◆ PROBLEM DESCRIPTION ◆
Quote exactly and only this range of lines in the data below: the line that holds "(382, 369) = (492, 449): orange" to the line that holds "(422, 252) = (490, 285): pink tape -> none", both included.

◆ DATASET CONTENT ◆

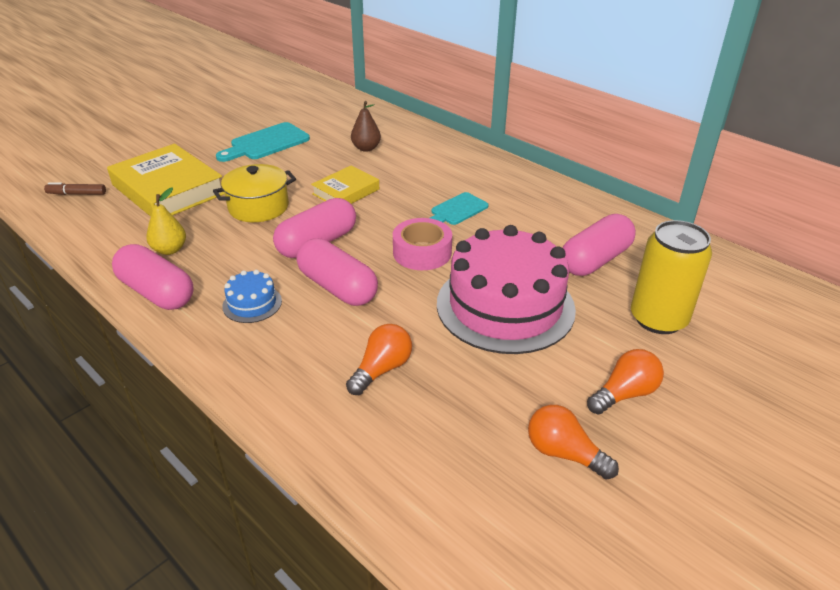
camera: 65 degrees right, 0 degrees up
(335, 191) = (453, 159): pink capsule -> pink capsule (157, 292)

==

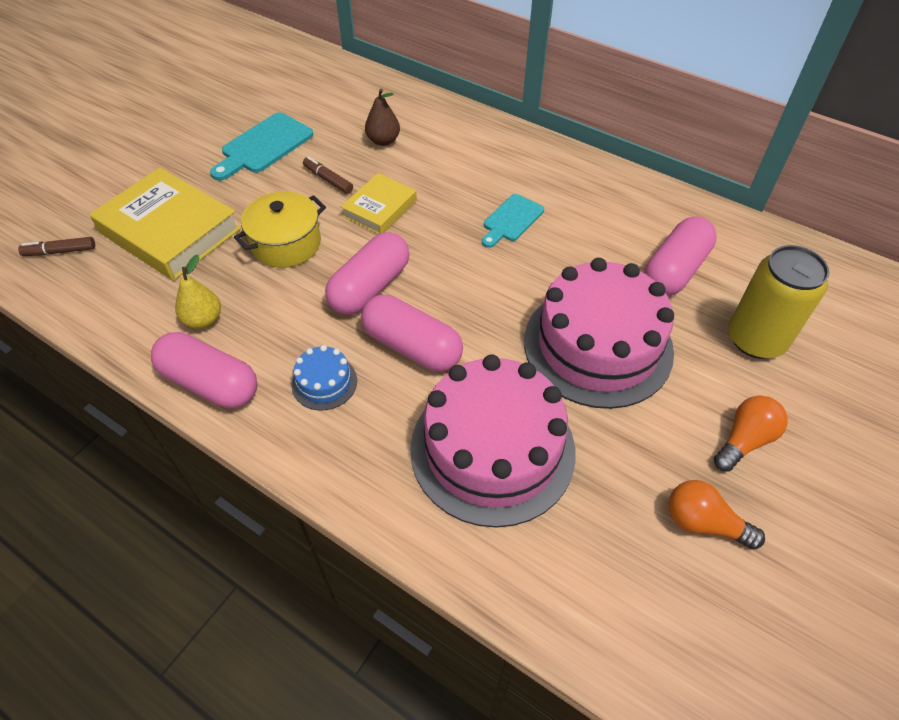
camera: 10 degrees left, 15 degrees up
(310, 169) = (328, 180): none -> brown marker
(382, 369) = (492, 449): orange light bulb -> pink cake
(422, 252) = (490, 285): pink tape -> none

◆ REPLY TO THE TASK ◆
(382, 369) = (492, 449): orange light bulb -> pink cake
(422, 252) = (490, 285): pink tape -> none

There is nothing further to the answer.